Within the listing below, locate all lines containing the word "star". Copy each one.
>>
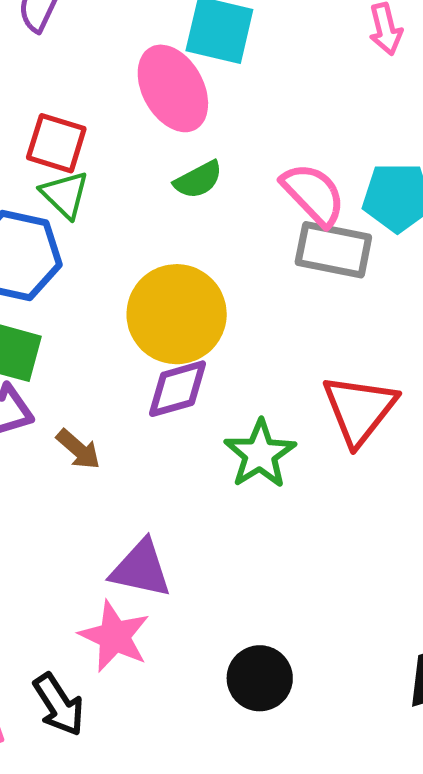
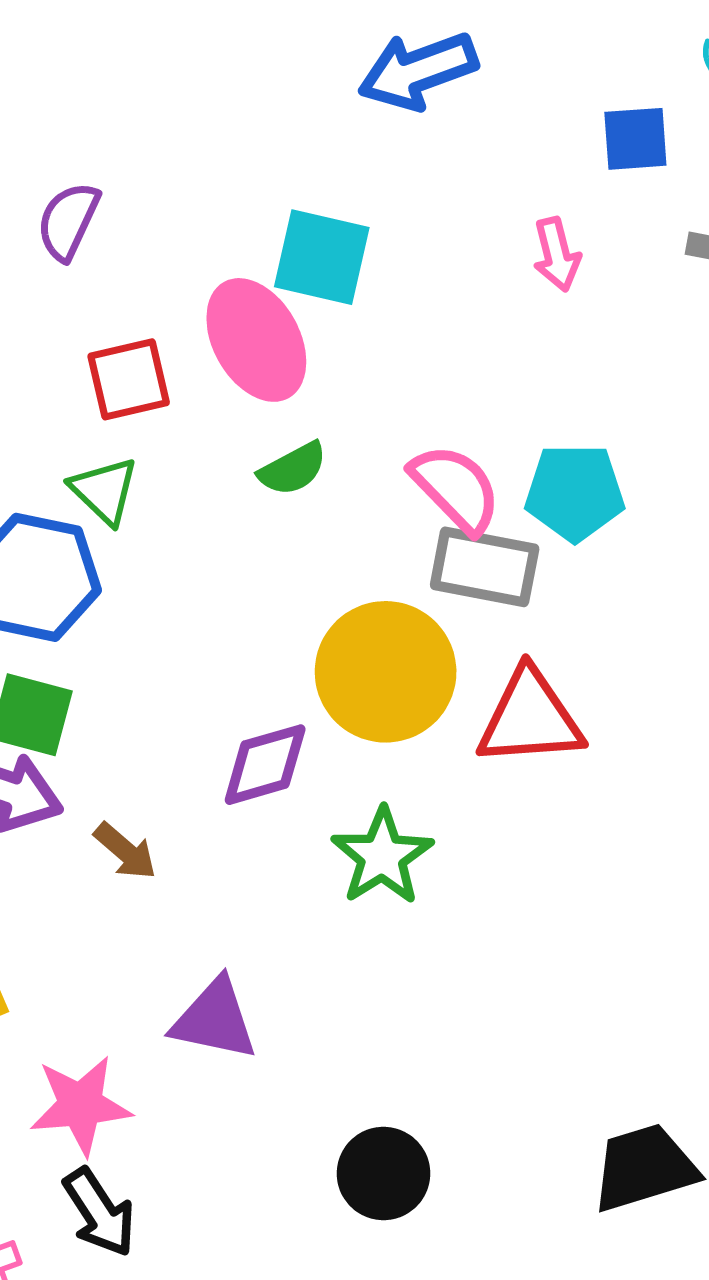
red square: (56, 143) -> (129, 379), moved, turned -30
yellow circle: (177, 314) -> (386, 672), moved
red triangle: (359, 409) -> (530, 718), moved, turned 48
pink star: (114, 636) -> (81, 1105), moved, turned -30

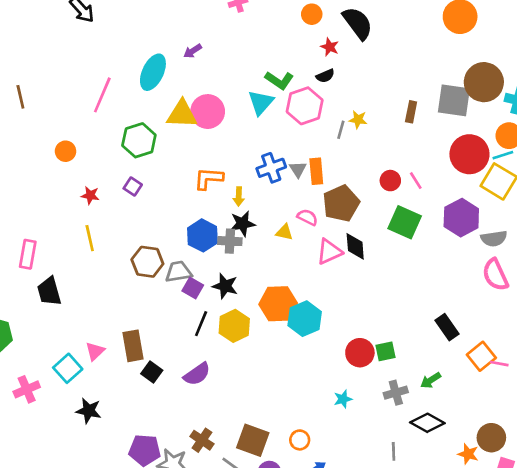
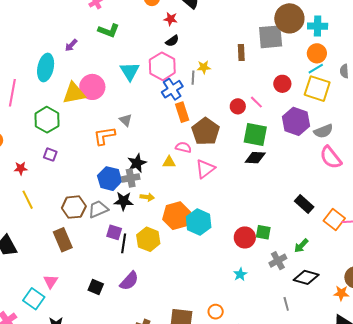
green L-shape: (279, 80) -> (109, 31), moved
red circle: (469, 154) -> (282, 84), moved, size x0.6
blue cross: (271, 168) -> (172, 89), moved
gray triangle: (298, 169) -> (126, 120), moved
yellow arrow: (239, 196) -> (147, 197), moved, turned -72
black diamond: (355, 246) -> (255, 158), moved, turned -70
black star: (225, 286) -> (123, 201), moved
purple square: (193, 288) -> (114, 232), moved
brown rectangle: (133, 346) -> (63, 240), moved
green square: (385, 351) -> (263, 232), turned 35

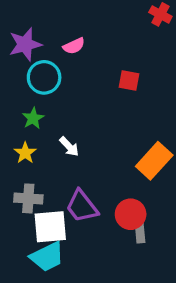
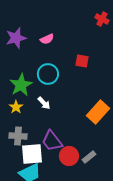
cyan circle: (44, 77) -> (48, 74), moved
green star: (33, 118) -> (21, 85), size x1.6
red circle: (131, 214) -> (69, 156), moved
gray rectangle: (140, 232) -> (89, 157), turned 56

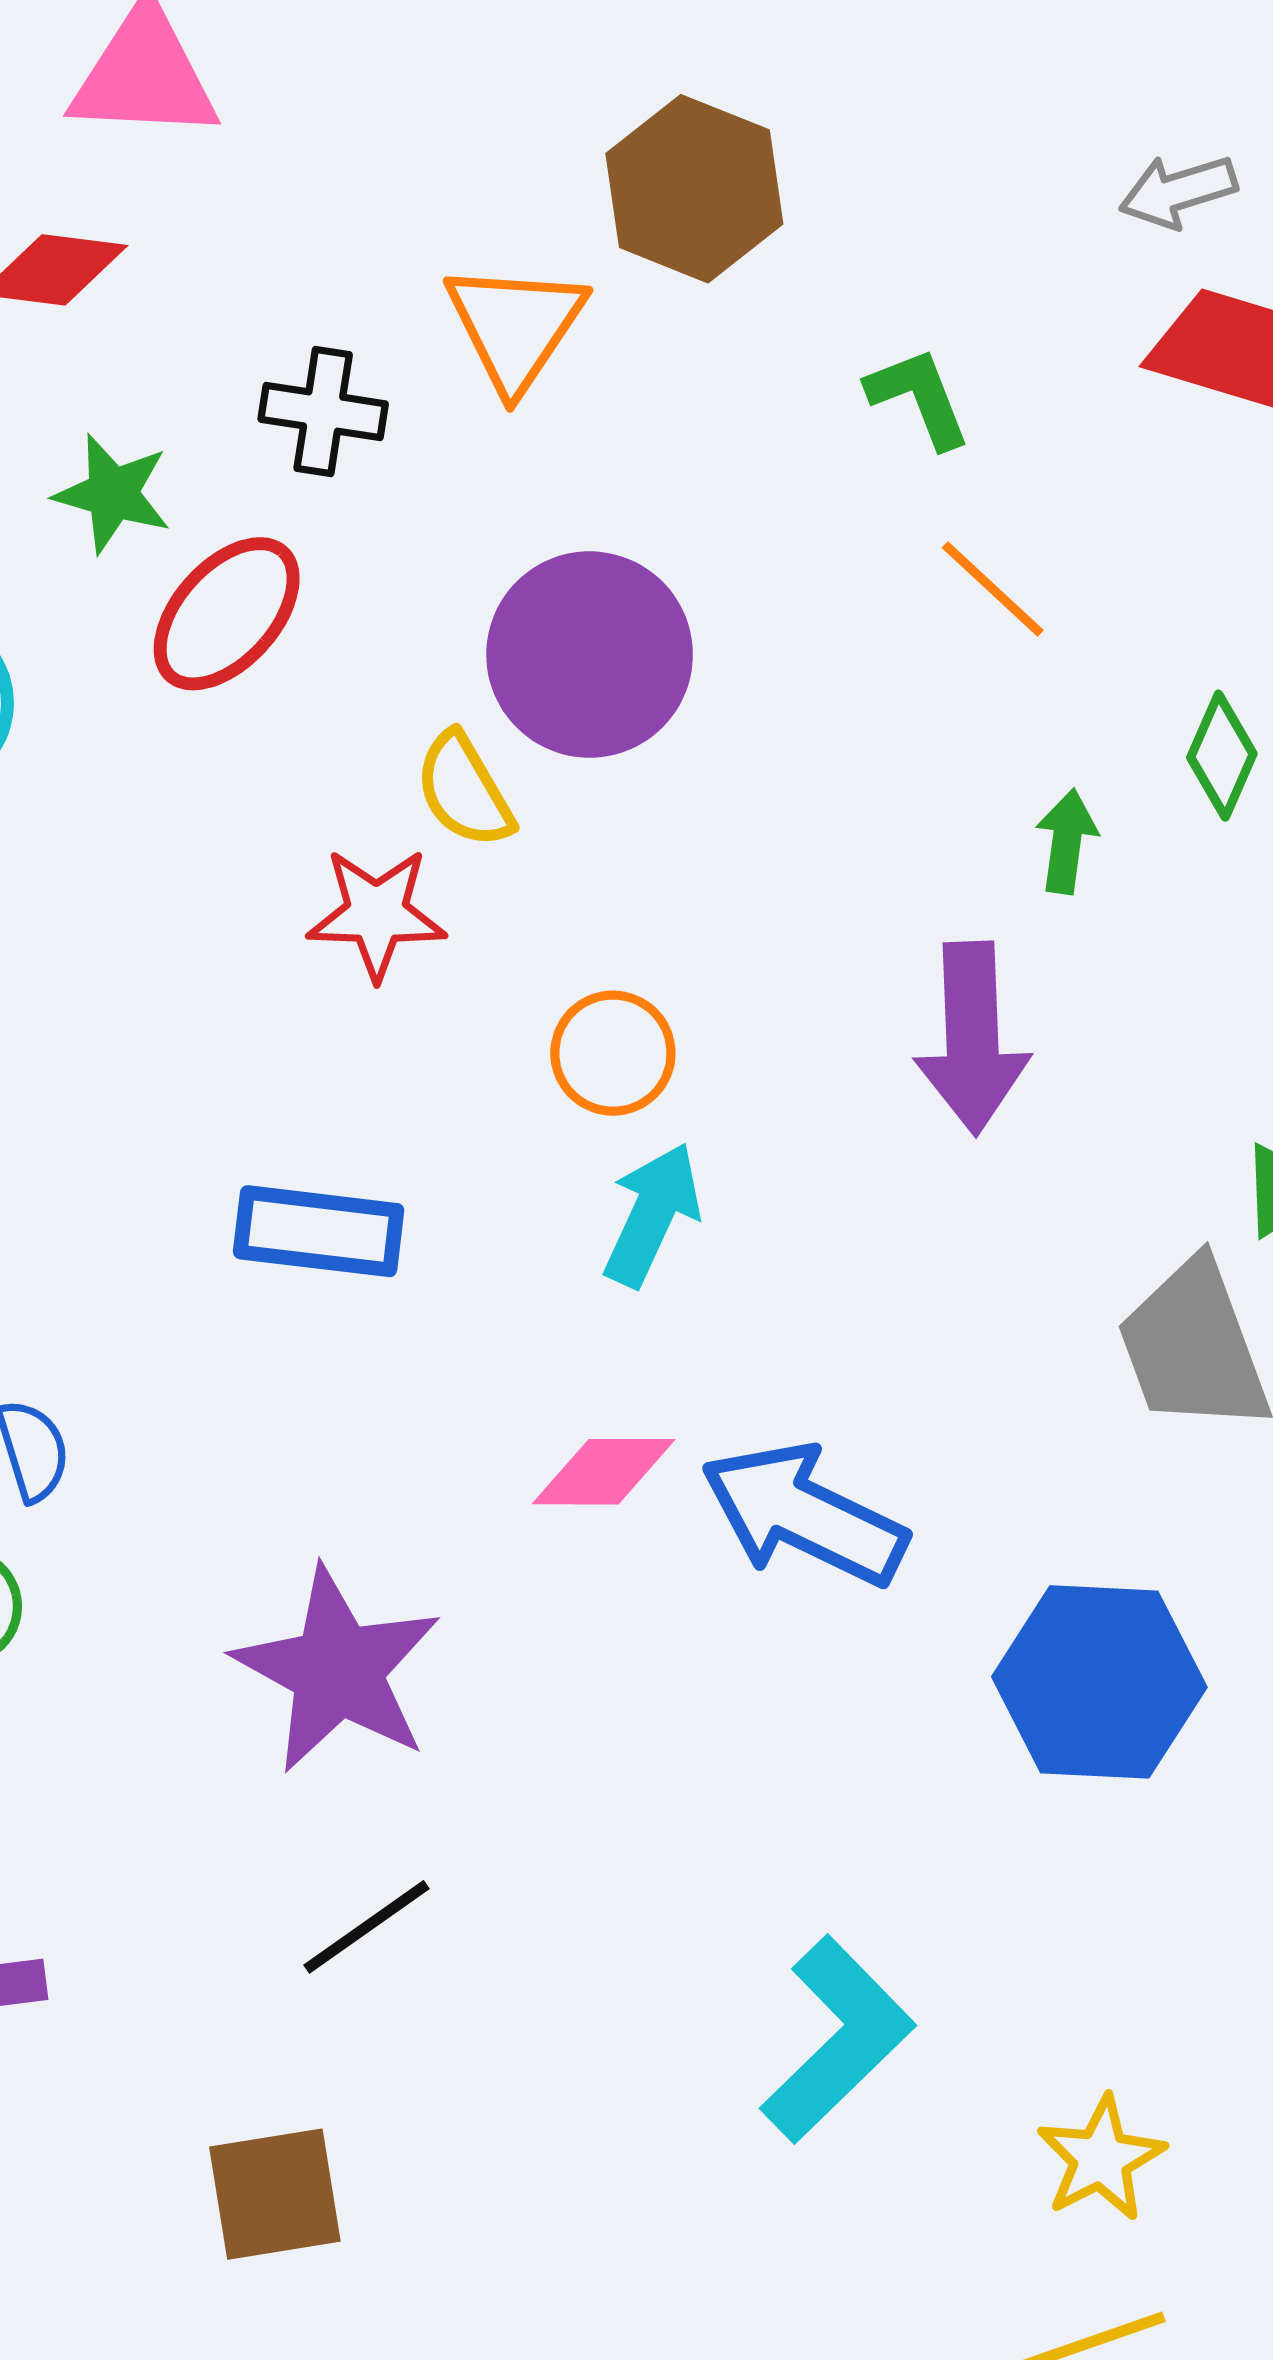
<<
Answer for this exercise:
pink star: (114, 636) -> (81, 1105), moved, turned -30
black star: (225, 286) -> (123, 201), moved
green star: (33, 118) -> (21, 85), size x1.6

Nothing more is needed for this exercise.